-- Work to complete --
Would you transcribe the listing that follows word for word, skipping pictures?

-- Provided material --

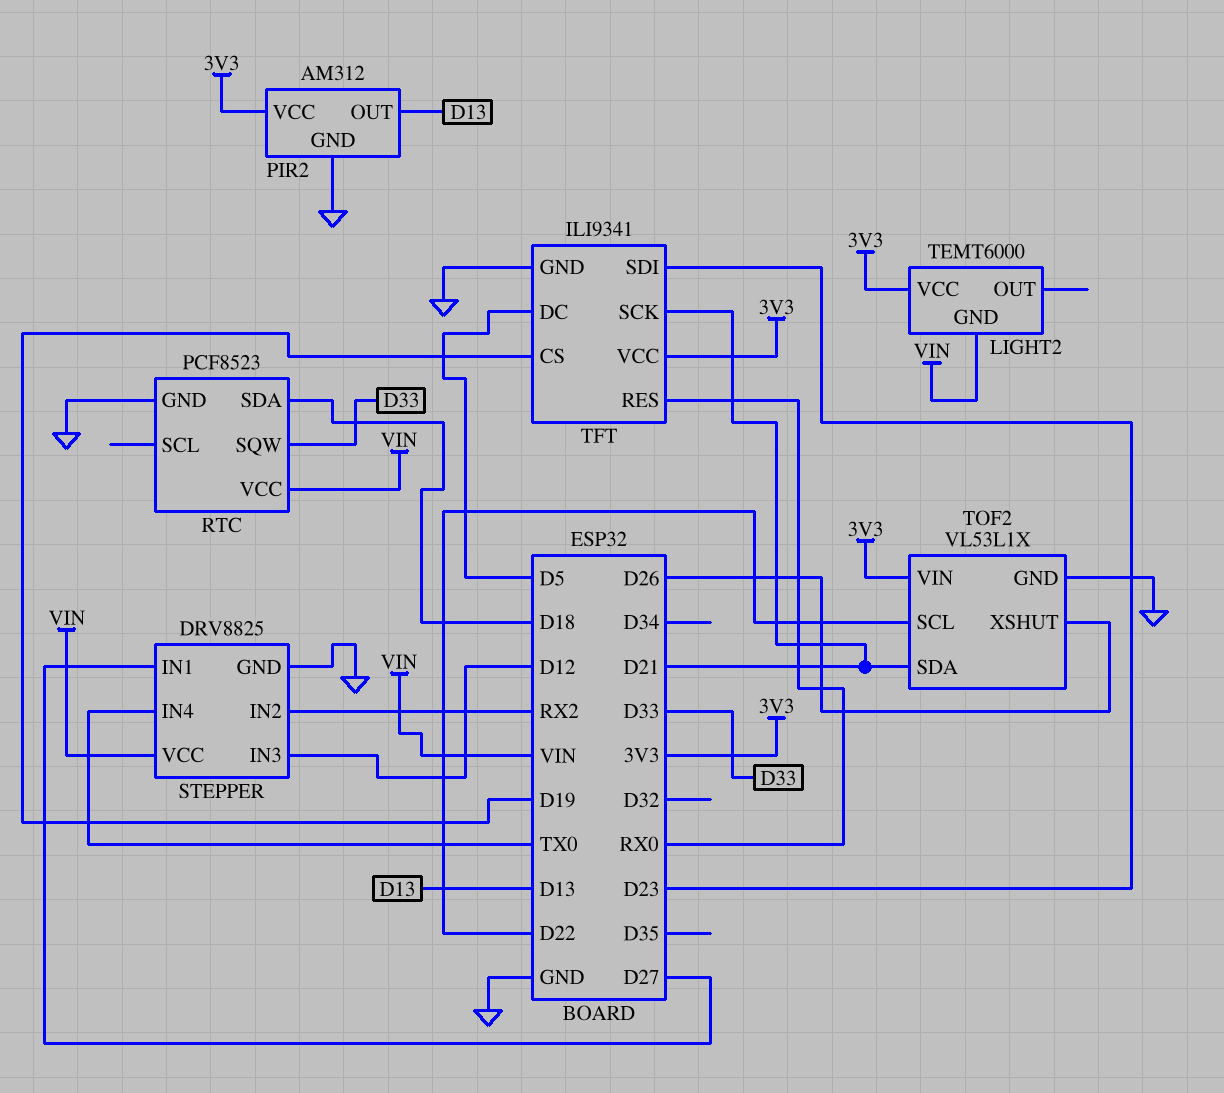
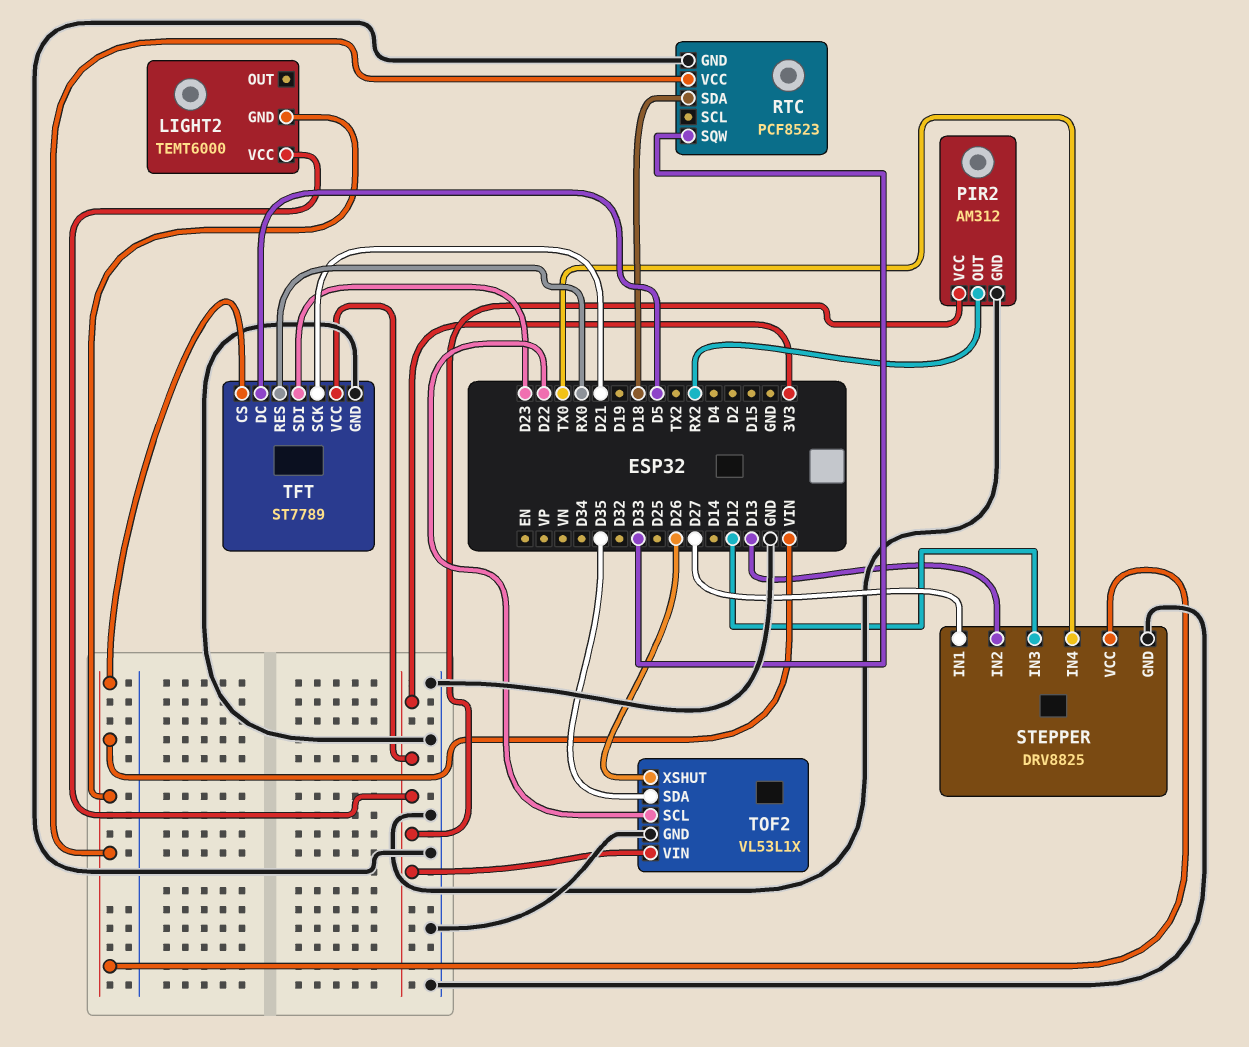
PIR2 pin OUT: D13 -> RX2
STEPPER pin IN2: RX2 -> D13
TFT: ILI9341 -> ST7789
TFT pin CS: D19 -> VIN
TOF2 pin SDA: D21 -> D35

-- Answer for this exercise --
PIR2 pin OUT: D13 -> RX2
STEPPER pin IN2: RX2 -> D13
TFT: ILI9341 -> ST7789
TFT pin CS: D19 -> VIN
TOF2 pin SDA: D21 -> D35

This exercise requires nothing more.